*** Opening ENTRIES SHOWN ***

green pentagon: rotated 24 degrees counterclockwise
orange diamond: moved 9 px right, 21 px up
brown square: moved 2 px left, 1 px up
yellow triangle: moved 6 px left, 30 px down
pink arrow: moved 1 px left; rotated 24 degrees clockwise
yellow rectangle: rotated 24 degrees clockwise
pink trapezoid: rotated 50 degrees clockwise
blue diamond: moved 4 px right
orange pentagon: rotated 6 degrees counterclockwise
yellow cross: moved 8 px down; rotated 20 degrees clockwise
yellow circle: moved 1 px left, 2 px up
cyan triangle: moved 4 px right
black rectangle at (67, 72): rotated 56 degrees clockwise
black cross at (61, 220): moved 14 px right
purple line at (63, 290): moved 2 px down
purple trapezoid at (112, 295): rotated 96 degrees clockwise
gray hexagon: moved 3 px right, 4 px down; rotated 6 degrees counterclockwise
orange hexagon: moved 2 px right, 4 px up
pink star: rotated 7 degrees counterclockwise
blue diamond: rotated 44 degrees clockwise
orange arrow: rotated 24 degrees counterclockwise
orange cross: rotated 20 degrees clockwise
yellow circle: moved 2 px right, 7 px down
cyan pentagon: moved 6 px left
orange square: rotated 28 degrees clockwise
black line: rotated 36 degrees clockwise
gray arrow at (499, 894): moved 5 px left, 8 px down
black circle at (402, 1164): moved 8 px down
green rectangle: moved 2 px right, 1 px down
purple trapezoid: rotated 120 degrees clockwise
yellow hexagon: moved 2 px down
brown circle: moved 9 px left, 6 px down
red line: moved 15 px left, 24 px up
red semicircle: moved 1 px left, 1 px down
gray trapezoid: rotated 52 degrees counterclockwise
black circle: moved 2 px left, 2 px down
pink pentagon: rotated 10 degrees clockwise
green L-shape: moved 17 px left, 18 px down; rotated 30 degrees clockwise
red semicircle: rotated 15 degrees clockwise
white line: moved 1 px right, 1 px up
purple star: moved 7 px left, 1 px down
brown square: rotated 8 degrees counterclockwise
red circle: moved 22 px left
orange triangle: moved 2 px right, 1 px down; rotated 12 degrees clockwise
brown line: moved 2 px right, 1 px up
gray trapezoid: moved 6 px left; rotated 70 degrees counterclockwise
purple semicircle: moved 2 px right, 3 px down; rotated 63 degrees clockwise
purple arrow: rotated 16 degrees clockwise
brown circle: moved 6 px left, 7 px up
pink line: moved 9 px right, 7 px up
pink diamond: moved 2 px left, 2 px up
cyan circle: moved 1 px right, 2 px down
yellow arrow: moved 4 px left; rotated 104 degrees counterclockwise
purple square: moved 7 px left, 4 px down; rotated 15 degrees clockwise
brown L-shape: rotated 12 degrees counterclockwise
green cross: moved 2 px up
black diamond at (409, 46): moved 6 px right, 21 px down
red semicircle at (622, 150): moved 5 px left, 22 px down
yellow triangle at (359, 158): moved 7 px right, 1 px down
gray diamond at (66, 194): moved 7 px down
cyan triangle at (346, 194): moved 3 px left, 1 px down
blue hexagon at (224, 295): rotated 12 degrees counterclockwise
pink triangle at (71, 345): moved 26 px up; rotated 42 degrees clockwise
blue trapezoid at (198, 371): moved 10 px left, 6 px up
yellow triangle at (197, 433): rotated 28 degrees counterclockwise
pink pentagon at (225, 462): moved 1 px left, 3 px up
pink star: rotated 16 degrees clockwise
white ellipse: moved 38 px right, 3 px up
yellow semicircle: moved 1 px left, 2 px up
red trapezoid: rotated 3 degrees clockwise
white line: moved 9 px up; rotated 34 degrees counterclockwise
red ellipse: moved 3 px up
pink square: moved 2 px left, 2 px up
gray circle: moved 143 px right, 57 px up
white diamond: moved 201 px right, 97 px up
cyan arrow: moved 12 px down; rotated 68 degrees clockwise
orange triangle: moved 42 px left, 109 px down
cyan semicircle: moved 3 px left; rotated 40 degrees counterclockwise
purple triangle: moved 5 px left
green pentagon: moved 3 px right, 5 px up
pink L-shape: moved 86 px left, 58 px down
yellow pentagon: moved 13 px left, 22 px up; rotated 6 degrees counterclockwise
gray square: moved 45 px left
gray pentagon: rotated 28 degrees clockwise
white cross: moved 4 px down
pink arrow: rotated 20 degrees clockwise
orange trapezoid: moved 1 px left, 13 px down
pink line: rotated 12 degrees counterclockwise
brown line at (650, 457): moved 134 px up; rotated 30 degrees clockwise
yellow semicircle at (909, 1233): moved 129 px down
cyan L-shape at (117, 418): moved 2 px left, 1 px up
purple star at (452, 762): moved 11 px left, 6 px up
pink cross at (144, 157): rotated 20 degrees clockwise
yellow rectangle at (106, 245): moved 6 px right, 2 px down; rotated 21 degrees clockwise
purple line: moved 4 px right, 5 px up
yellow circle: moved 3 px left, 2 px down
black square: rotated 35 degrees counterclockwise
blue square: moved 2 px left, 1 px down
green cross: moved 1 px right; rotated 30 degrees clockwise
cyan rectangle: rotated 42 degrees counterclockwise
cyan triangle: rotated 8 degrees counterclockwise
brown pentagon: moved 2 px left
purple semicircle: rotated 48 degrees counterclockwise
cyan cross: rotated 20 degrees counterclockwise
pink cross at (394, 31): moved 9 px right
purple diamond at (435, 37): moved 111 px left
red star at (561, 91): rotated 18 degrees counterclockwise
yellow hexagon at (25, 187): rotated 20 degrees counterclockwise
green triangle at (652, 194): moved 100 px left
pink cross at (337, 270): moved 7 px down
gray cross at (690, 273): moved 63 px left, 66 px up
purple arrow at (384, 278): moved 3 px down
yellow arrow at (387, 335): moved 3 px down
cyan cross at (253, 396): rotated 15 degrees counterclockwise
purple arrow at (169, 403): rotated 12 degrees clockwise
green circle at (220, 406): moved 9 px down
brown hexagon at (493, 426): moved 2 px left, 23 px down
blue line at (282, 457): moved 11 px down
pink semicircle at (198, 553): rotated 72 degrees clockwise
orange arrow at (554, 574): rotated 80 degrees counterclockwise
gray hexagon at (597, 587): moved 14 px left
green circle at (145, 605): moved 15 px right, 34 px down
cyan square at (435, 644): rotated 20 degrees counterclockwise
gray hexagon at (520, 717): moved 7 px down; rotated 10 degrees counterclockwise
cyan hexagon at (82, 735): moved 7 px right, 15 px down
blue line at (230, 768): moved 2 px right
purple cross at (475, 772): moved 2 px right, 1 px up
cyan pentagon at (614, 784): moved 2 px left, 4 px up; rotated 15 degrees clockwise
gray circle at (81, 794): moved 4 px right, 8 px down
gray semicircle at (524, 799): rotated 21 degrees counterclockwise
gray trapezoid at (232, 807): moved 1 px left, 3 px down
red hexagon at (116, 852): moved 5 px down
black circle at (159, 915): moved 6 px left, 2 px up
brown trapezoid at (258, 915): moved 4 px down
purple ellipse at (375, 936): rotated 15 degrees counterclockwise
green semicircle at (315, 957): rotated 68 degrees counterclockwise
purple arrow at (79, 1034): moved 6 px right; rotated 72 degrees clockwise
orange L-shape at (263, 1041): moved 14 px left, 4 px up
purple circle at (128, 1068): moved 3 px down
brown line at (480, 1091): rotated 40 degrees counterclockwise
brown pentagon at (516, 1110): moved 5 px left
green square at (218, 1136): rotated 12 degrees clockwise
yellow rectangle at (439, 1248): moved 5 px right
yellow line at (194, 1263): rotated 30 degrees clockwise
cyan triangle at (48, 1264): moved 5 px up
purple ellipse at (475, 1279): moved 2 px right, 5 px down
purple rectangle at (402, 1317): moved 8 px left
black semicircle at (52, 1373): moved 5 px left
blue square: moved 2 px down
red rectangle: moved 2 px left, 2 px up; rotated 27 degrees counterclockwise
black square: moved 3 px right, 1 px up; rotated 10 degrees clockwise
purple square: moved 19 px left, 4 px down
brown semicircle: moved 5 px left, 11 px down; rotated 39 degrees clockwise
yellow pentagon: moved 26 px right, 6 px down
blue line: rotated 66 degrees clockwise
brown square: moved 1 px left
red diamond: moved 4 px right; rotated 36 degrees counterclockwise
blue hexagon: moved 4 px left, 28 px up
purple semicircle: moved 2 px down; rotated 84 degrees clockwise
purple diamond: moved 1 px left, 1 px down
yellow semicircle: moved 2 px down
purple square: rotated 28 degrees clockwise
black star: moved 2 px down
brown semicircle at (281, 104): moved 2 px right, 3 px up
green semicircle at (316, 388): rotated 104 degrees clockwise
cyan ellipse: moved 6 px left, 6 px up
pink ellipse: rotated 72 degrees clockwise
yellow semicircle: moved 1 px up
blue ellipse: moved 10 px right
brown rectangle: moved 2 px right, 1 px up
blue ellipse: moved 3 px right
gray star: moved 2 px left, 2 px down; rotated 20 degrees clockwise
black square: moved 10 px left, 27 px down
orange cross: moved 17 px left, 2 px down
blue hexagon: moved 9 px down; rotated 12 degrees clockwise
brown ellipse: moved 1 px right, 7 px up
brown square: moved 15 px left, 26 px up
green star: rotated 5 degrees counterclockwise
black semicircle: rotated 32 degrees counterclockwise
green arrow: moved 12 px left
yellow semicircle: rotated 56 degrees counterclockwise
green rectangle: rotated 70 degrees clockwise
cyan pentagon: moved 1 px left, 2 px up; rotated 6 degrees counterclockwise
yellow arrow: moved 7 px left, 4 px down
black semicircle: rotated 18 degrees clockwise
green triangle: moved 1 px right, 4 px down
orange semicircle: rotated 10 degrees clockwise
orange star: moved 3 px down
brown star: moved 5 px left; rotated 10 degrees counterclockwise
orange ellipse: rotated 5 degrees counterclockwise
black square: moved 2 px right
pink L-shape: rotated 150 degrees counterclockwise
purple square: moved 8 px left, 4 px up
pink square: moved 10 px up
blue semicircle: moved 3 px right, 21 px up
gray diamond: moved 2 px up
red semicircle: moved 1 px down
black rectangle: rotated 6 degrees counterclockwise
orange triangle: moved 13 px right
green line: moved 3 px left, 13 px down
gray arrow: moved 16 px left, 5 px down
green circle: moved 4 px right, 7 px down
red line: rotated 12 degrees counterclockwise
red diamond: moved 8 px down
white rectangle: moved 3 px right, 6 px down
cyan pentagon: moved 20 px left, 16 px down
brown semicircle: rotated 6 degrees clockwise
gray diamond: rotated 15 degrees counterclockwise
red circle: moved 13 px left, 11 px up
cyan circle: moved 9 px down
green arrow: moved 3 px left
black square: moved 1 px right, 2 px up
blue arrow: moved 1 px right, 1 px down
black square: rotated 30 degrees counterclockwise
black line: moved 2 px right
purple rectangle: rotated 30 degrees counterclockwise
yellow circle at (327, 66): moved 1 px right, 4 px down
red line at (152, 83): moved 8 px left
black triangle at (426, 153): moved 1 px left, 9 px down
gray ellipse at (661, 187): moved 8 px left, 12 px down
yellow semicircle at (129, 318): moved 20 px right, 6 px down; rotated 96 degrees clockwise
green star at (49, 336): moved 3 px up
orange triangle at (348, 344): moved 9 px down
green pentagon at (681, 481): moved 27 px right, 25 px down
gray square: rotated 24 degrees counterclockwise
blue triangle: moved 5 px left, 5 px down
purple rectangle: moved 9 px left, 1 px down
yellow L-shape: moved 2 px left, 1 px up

*** Closing ENTRIES SHOWN ***

# [TASK BRIEF]
Search the data for "ellipse" and list every line in which it occurs.

# [EXERCISE SOLUTION]
white ellipse: moved 38 px right, 3 px up
red ellipse: moved 3 px up
purple ellipse at (375, 936): rotated 15 degrees counterclockwise
purple ellipse at (475, 1279): moved 2 px right, 5 px down
cyan ellipse: moved 6 px left, 6 px up
pink ellipse: rotated 72 degrees clockwise
blue ellipse: moved 10 px right
blue ellipse: moved 3 px right
brown ellipse: moved 1 px right, 7 px up
orange ellipse: rotated 5 degrees counterclockwise
gray ellipse at (661, 187): moved 8 px left, 12 px down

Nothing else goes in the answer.